Start of Block

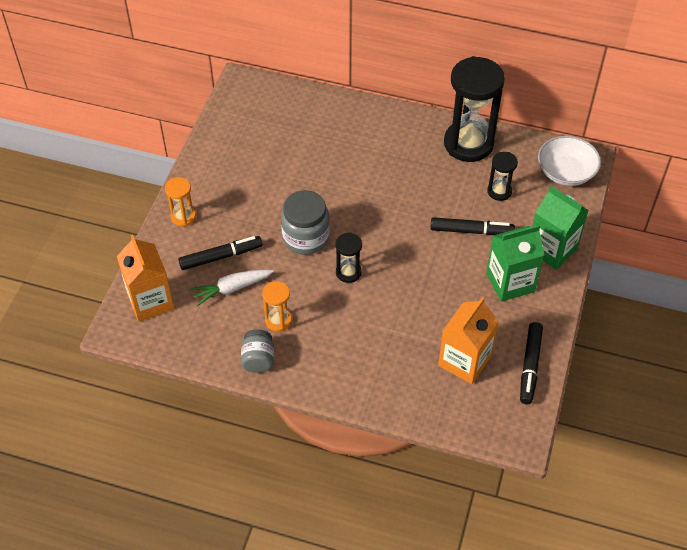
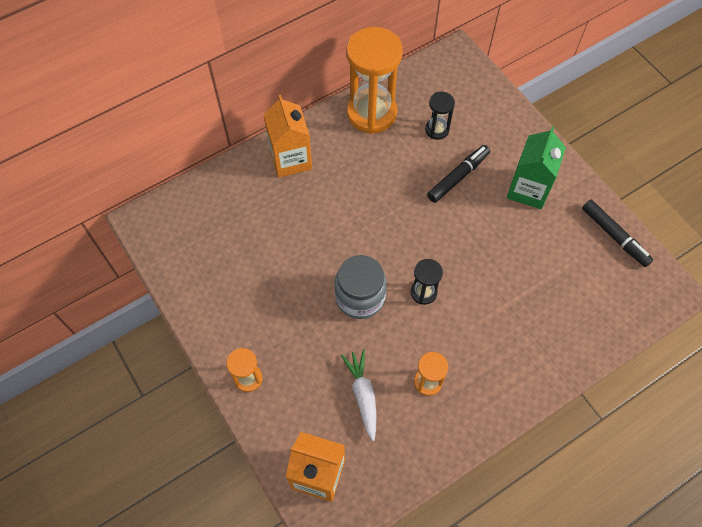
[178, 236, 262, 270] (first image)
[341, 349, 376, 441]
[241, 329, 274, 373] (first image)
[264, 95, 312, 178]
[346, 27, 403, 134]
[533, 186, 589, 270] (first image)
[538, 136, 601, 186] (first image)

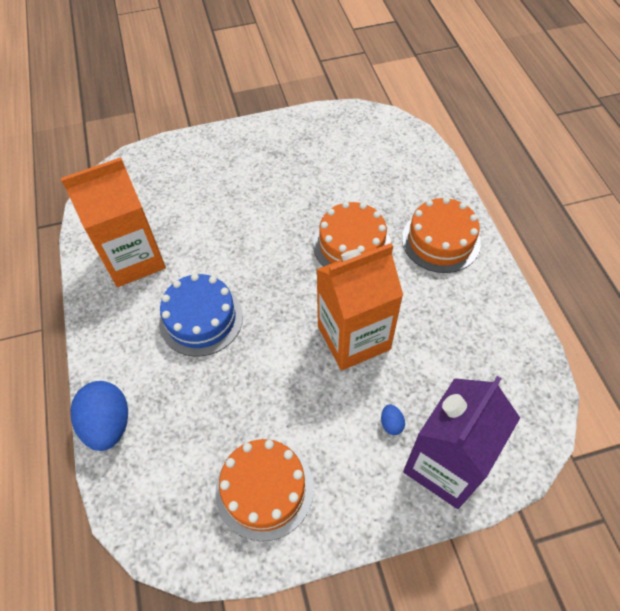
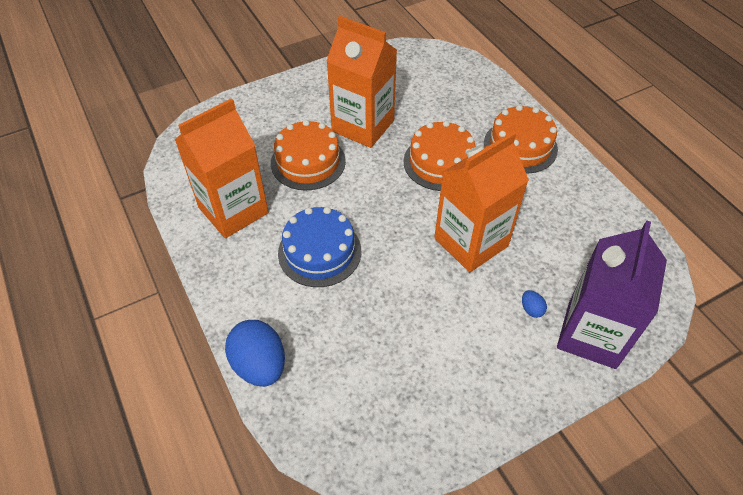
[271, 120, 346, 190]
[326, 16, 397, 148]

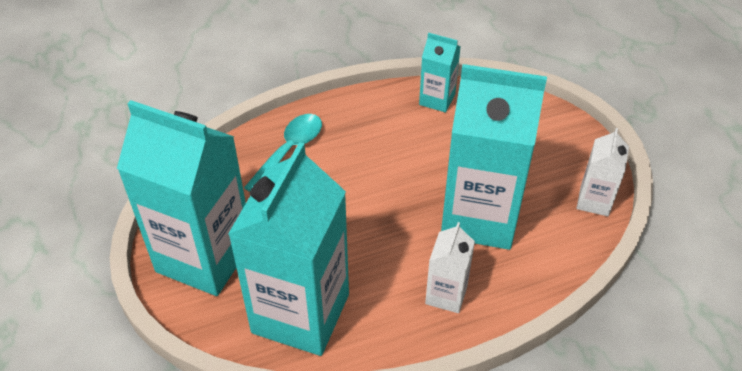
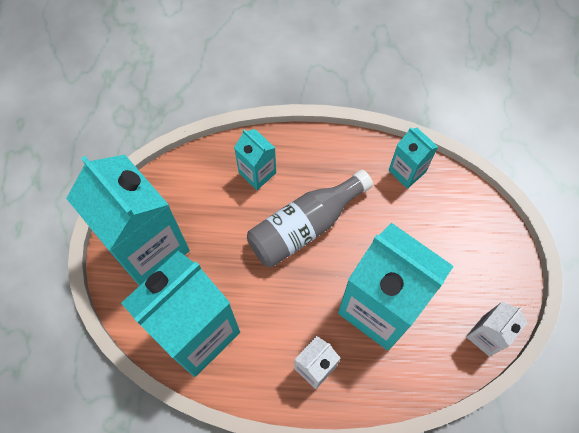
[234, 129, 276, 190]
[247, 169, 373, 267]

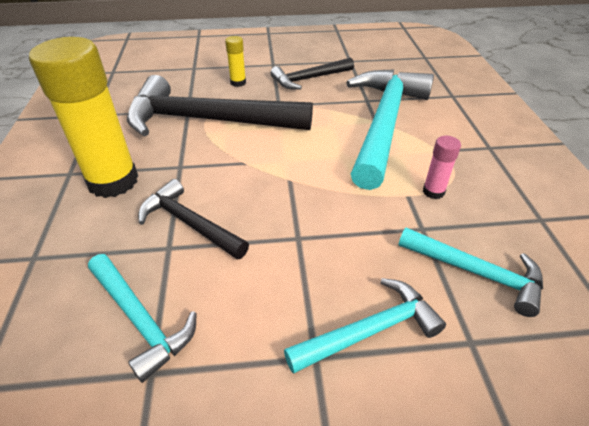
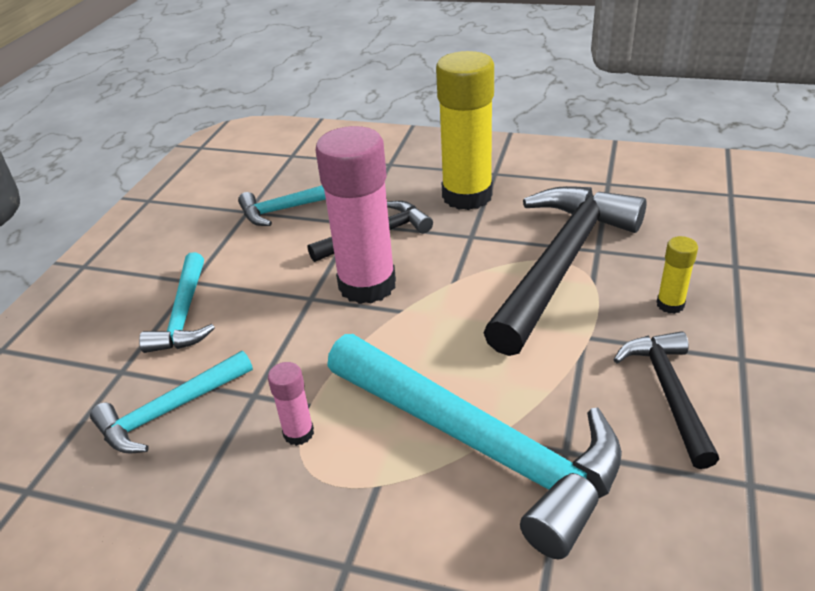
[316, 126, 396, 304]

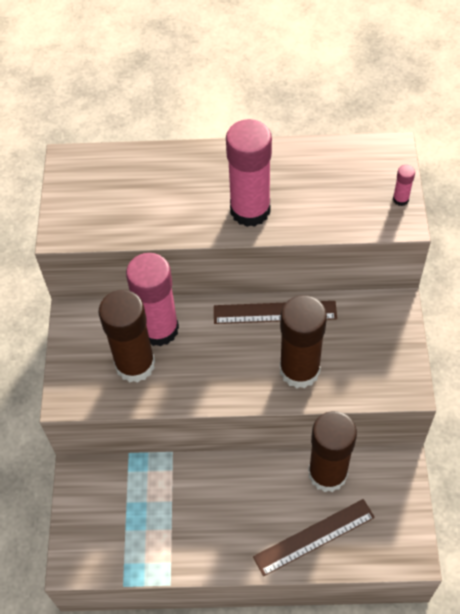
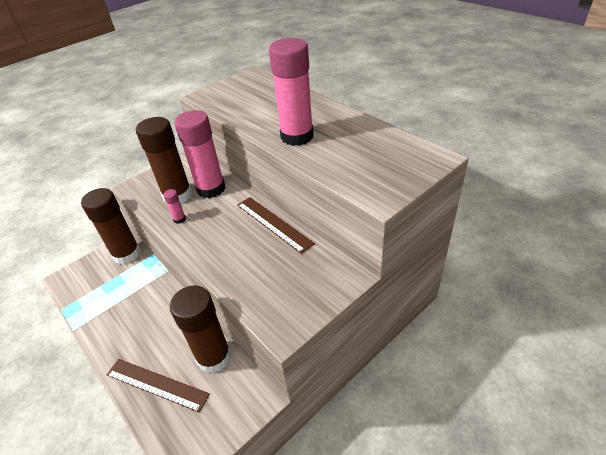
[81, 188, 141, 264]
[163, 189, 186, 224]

End of Block

WHAT TO PRODUCE: Write out only the lines from the one that contains "[346, 27, 403, 134]" through the last line of the records above, both included, word for word and without the pictures.

OUTPUT:
[346, 27, 403, 134]
[533, 186, 589, 270] (first image)
[538, 136, 601, 186] (first image)

[271, 120, 346, 190]
[326, 16, 397, 148]

[234, 129, 276, 190]
[247, 169, 373, 267]

[316, 126, 396, 304]

[81, 188, 141, 264]
[163, 189, 186, 224]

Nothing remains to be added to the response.